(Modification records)
○ ○ ○ ○ ○ ○ ○
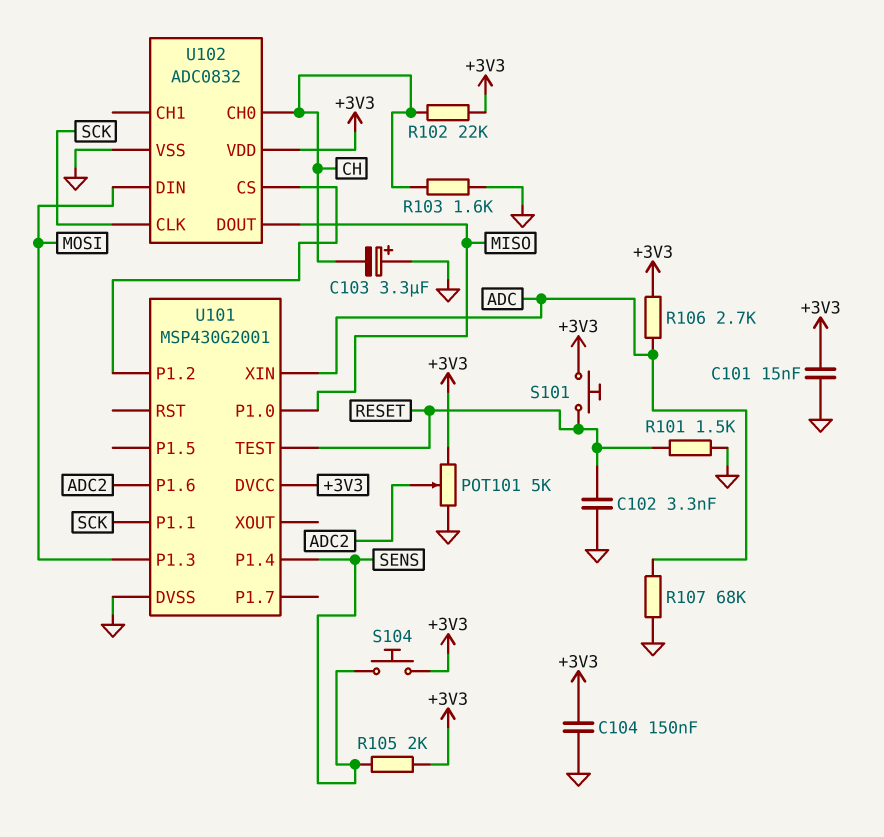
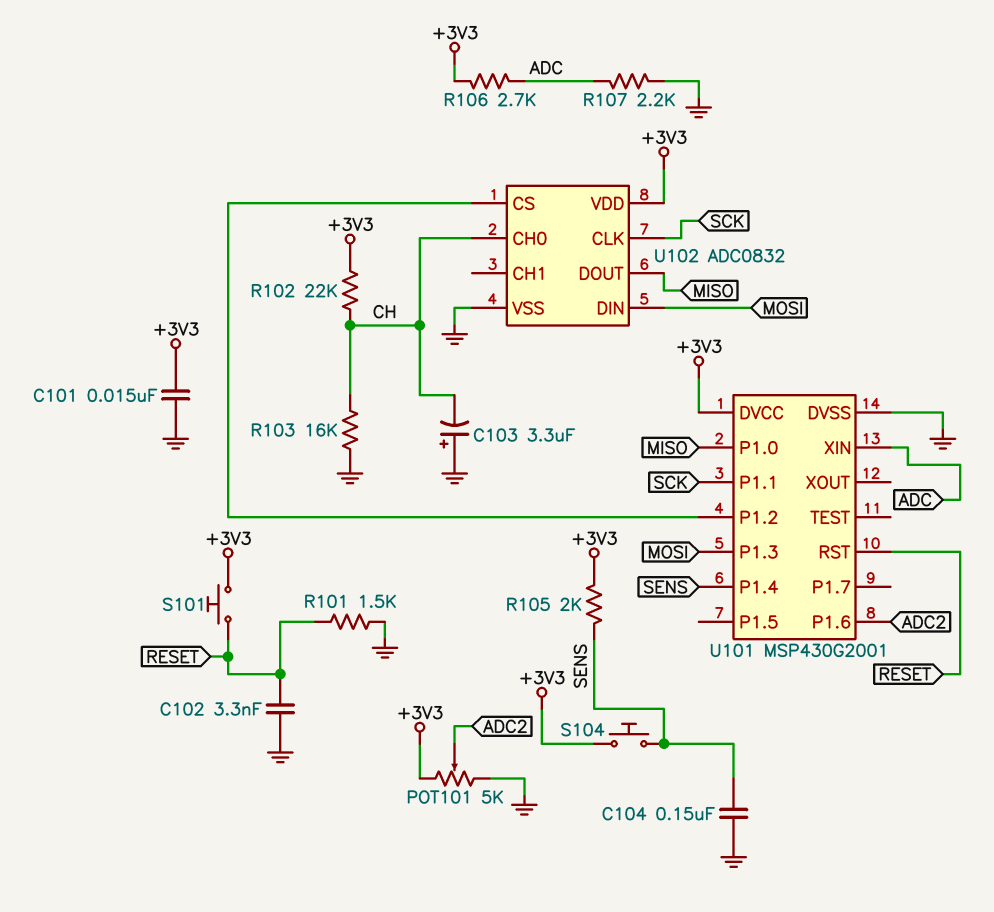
C104: 150nF (+3V3, GND) -> 150nF (GND, SENS)
R103: 1.6k (CH, GND) -> 16k (CH, GND)
R107: 68k (ADC, GND) -> 2.2k (ADC, GND)
U101 pin RST: none -> RESET
U101 pin TEST: RESET -> none

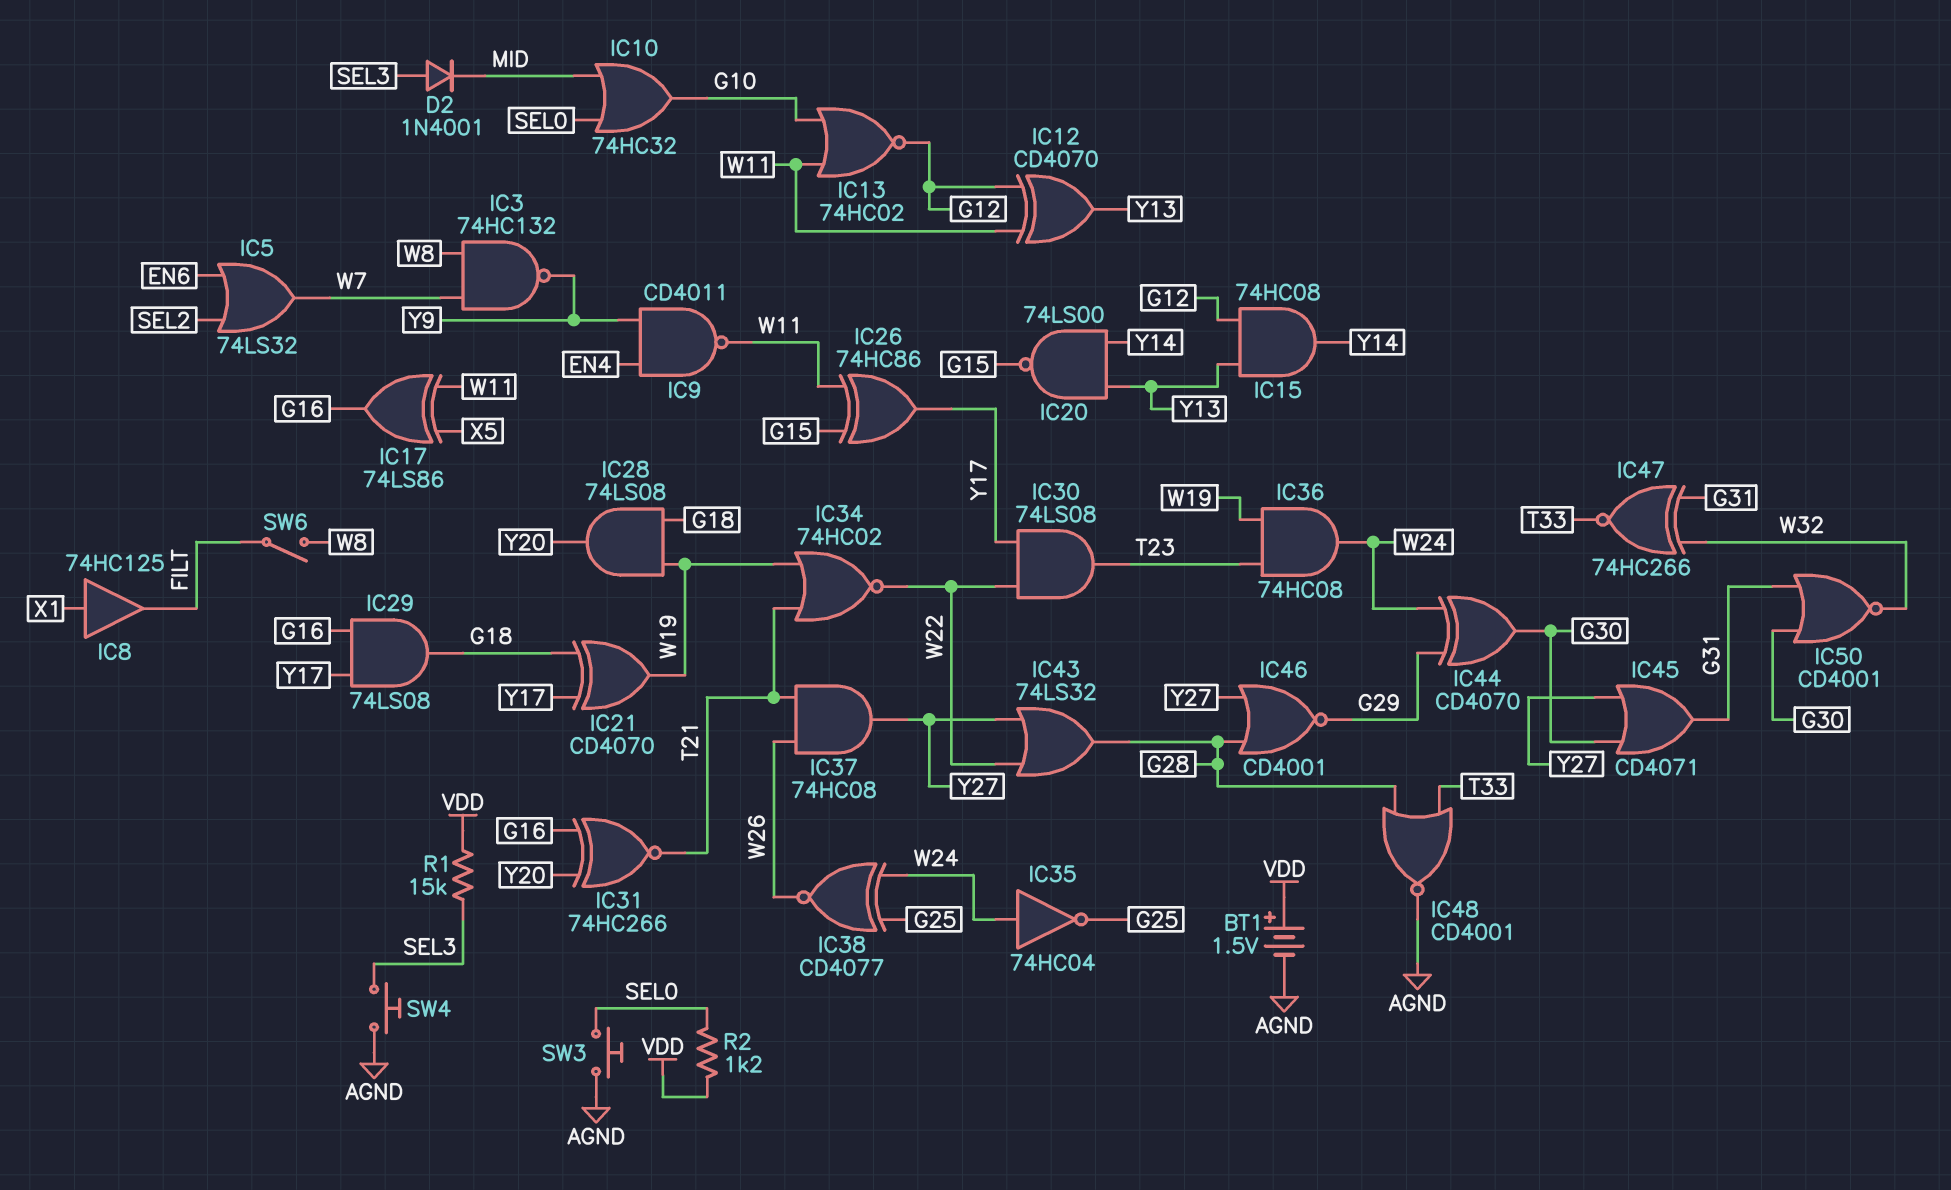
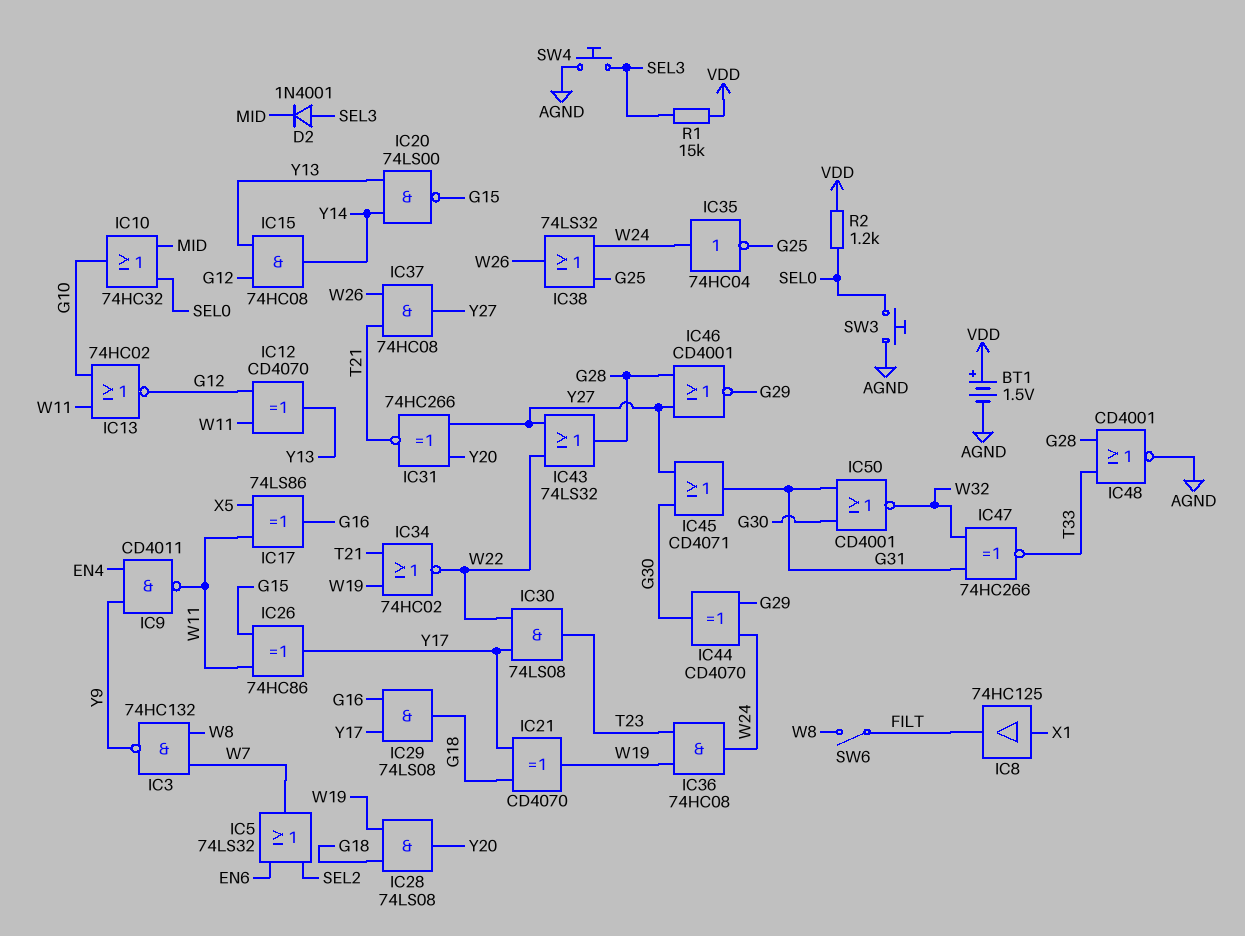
IC31: XNOR 74HC266 (in G16, in Y20, out T21) -> XNOR 74HC266 (in Y20, in Y27, out T21)
IC38: XNOR CD4077 (in G25, in W24, out W26) -> OR 74LS32 (in G25, in W24, out W26)

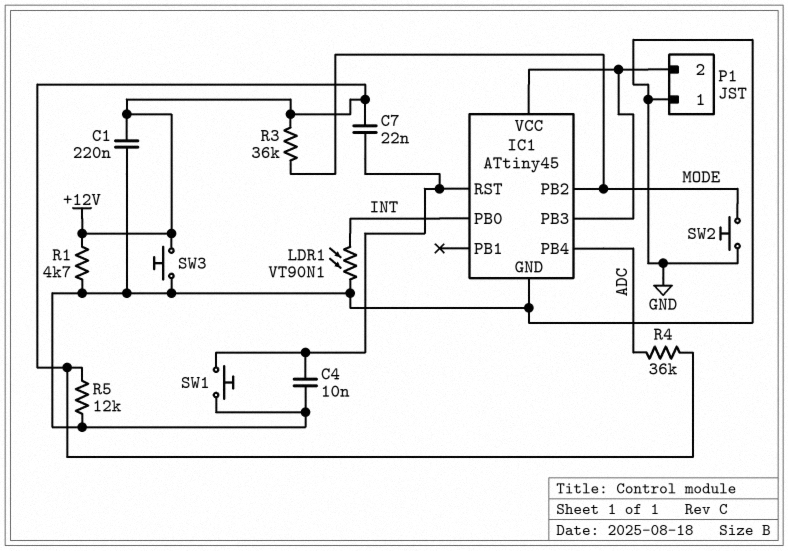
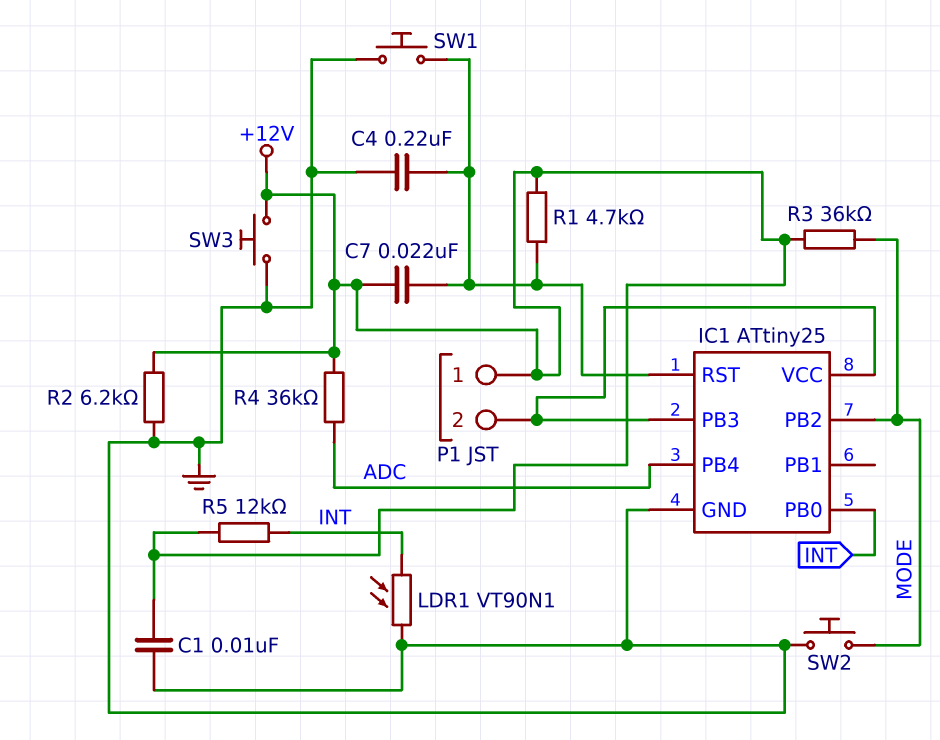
C1: 220nF (+12V, GND) -> 10nF (+12V, GND)
C4: 10nF (GND, IC1/RST) -> 220nF (GND, IC1/RST)
IC1: ATtiny45 -> ATtiny25
P1 pin 1: GND -> +12V
R1: 4.7k (+12V, GND) -> 4.7k (+12V, IC1/RST)
R2: none -> 6.2k (+12V, GND)
R5: 12k (+12V, GND) -> 12k (+12V, INT)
○ ○ ○ ○ ○ ○ ○
- **Instructions to follow**
The required output is every line from the one containing "R103: 1.6k (CH, GND) -> 16k (CH, GND)" through the last line of the records, inclusive, reproduced exactly and without pictures.

- **Written reply**
R103: 1.6k (CH, GND) -> 16k (CH, GND)
R107: 68k (ADC, GND) -> 2.2k (ADC, GND)
U101 pin RST: none -> RESET
U101 pin TEST: RESET -> none

IC31: XNOR 74HC266 (in G16, in Y20, out T21) -> XNOR 74HC266 (in Y20, in Y27, out T21)
IC38: XNOR CD4077 (in G25, in W24, out W26) -> OR 74LS32 (in G25, in W24, out W26)

C1: 220nF (+12V, GND) -> 10nF (+12V, GND)
C4: 10nF (GND, IC1/RST) -> 220nF (GND, IC1/RST)
IC1: ATtiny45 -> ATtiny25
P1 pin 1: GND -> +12V
R1: 4.7k (+12V, GND) -> 4.7k (+12V, IC1/RST)
R2: none -> 6.2k (+12V, GND)
R5: 12k (+12V, GND) -> 12k (+12V, INT)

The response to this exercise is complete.